--- Raw data Enclosed Below ---

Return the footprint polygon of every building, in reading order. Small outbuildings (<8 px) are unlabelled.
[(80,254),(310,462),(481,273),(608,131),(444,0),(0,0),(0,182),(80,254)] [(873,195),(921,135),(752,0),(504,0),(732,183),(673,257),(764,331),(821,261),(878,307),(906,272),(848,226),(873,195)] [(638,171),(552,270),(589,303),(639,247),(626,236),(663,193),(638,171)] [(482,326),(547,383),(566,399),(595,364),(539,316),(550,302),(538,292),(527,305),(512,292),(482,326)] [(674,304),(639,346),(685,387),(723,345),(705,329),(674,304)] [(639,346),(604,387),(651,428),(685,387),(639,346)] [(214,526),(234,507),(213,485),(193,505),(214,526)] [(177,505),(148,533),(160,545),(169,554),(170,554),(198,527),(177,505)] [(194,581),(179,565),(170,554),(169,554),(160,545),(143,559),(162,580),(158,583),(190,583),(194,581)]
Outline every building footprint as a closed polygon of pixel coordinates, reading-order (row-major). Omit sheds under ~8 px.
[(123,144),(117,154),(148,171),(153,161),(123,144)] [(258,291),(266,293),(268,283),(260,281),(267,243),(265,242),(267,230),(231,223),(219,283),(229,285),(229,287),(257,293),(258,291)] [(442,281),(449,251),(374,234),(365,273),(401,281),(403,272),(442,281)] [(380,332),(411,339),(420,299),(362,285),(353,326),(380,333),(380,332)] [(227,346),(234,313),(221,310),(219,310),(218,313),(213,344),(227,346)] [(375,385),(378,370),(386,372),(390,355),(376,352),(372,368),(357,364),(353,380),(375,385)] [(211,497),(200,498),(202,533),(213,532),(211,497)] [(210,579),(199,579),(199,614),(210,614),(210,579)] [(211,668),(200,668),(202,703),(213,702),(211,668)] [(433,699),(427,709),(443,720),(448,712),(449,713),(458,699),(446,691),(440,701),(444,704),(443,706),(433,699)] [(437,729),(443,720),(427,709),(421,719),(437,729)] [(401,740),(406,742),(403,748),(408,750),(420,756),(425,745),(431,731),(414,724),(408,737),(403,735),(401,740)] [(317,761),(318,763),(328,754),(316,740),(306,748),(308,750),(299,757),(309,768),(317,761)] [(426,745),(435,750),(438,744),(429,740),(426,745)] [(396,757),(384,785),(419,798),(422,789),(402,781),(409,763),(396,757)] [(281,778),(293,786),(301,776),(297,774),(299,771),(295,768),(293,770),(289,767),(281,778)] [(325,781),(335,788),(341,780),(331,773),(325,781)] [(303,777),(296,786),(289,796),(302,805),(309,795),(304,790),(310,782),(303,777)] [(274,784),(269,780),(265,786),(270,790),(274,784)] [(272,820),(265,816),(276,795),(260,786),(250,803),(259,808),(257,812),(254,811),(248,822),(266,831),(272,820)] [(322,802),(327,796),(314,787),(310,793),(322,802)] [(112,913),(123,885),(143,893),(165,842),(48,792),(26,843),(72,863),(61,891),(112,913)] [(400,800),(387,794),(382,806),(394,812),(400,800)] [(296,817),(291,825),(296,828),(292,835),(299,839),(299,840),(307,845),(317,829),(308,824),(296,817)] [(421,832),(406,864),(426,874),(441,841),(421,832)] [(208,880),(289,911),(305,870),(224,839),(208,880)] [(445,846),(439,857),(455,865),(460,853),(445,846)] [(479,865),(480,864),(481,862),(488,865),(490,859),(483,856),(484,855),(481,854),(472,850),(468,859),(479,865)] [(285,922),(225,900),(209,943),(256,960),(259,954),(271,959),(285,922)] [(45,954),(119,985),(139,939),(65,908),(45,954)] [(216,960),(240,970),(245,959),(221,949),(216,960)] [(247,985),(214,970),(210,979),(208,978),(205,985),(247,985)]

--- End of Enclosed Raw data ---

Your instructions:
Reply with only the number of lines in the material above where the string "footprint" appears.

Answer to this exercise:
2